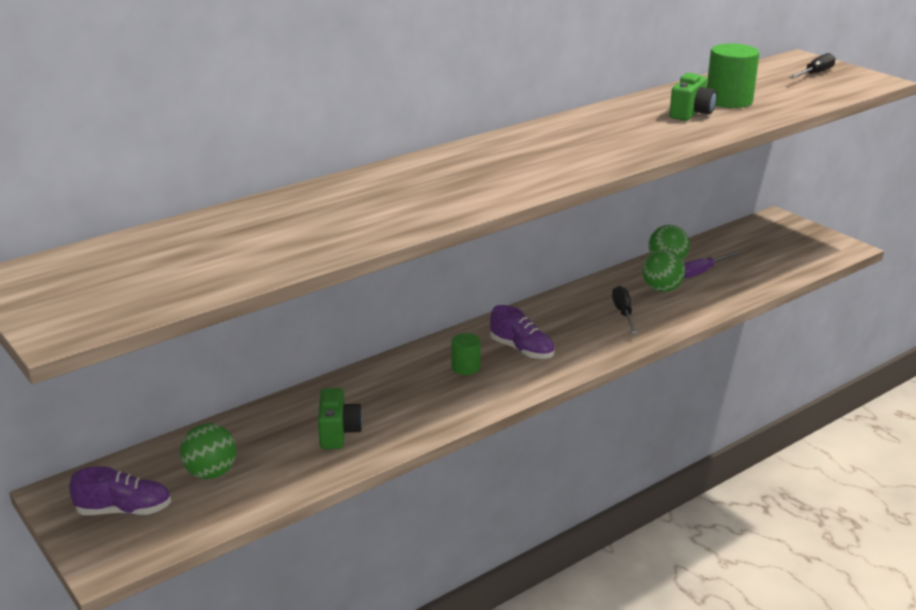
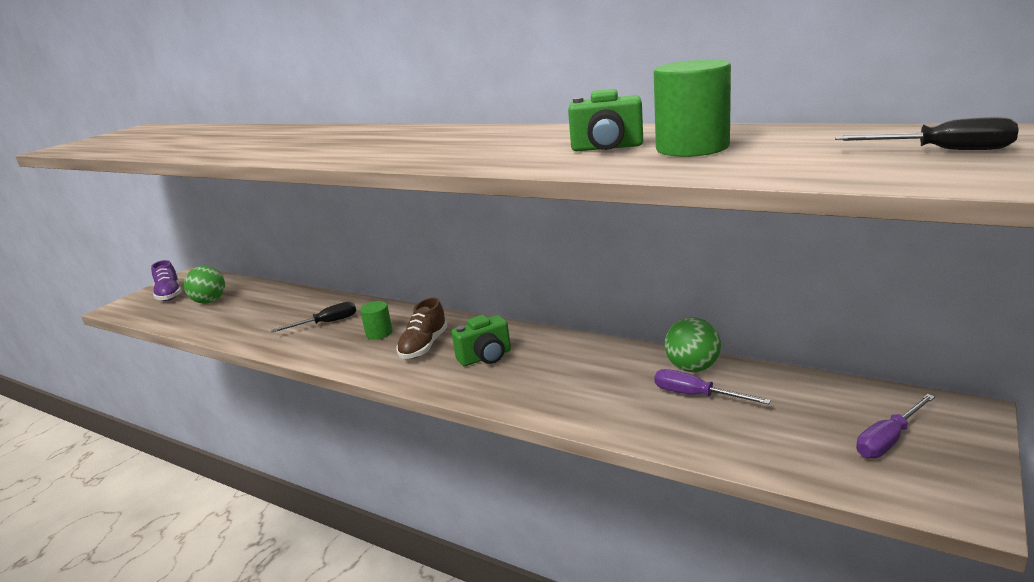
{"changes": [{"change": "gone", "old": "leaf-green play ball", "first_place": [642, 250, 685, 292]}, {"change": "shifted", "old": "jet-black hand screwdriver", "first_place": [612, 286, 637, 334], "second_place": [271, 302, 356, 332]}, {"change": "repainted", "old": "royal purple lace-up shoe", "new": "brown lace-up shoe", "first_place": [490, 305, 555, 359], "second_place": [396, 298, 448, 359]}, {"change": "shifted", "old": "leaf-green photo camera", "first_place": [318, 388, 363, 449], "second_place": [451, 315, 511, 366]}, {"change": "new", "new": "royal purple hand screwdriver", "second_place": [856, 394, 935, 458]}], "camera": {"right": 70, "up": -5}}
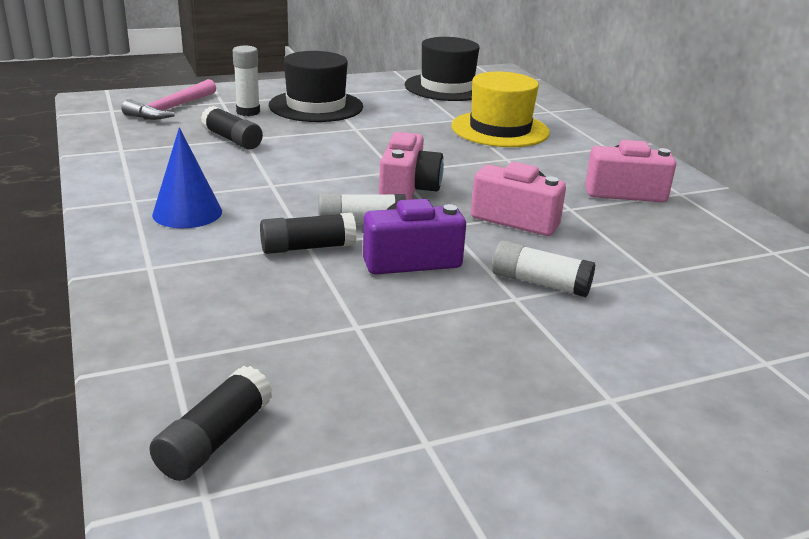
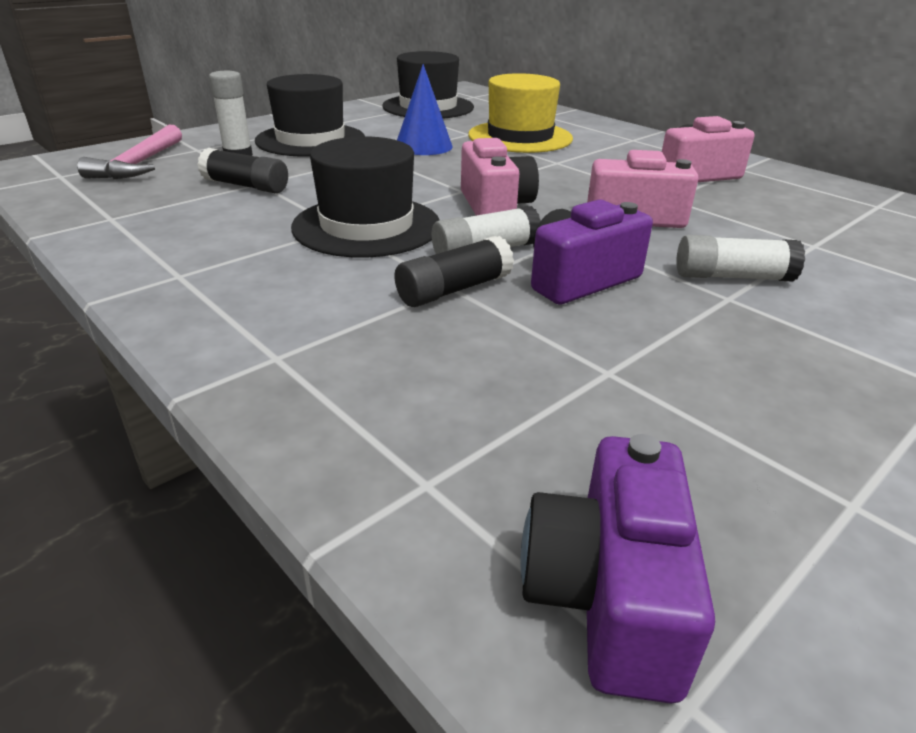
{"changes": [{"change": "shifted", "old": "blue cone", "first_place": [152, 128, 222, 228], "second_place": [397, 64, 453, 155]}, {"change": "swapped", "old": "jet-black glue stick", "new": "royal purple photo camera", "first_place": [149, 366, 272, 481], "second_place": [520, 434, 715, 704]}, {"change": "new", "new": "jet-black top hat", "second_place": [291, 136, 440, 258]}], "camera": {"right": -20, "up": 5}}
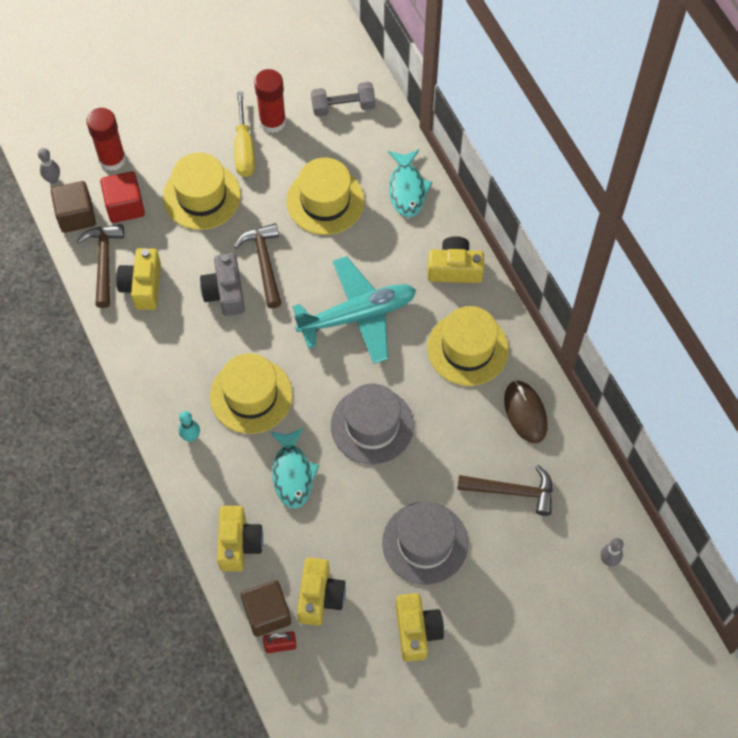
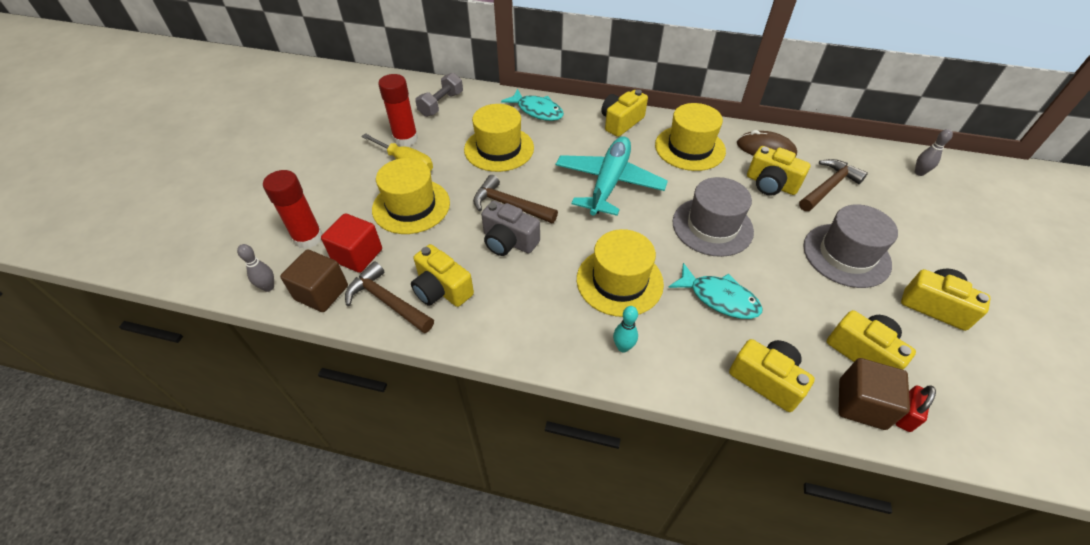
{"changes": [{"change": "new", "new": "golden photo camera", "second_place": [747, 146, 811, 195]}], "camera": {"right": -50, "up": -15}}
..............................
THE TASK
Wherever an image appears in the data, omit it and repeat everything else exactly.

WRITTEN SOLUTION
{"changes": [{"change": "gone", "old": "leaf-green play ball", "first_place": [642, 250, 685, 292]}, {"change": "shifted", "old": "jet-black hand screwdriver", "first_place": [612, 286, 637, 334], "second_place": [271, 302, 356, 332]}, {"change": "repainted", "old": "royal purple lace-up shoe", "new": "brown lace-up shoe", "first_place": [490, 305, 555, 359], "second_place": [396, 298, 448, 359]}, {"change": "shifted", "old": "leaf-green photo camera", "first_place": [318, 388, 363, 449], "second_place": [451, 315, 511, 366]}, {"change": "new", "new": "royal purple hand screwdriver", "second_place": [856, 394, 935, 458]}], "camera": {"right": 70, "up": -5}}
{"changes": [{"change": "shifted", "old": "blue cone", "first_place": [152, 128, 222, 228], "second_place": [397, 64, 453, 155]}, {"change": "swapped", "old": "jet-black glue stick", "new": "royal purple photo camera", "first_place": [149, 366, 272, 481], "second_place": [520, 434, 715, 704]}, {"change": "new", "new": "jet-black top hat", "second_place": [291, 136, 440, 258]}], "camera": {"right": -20, "up": 5}}
{"changes": [{"change": "new", "new": "golden photo camera", "second_place": [747, 146, 811, 195]}], "camera": {"right": -50, "up": -15}}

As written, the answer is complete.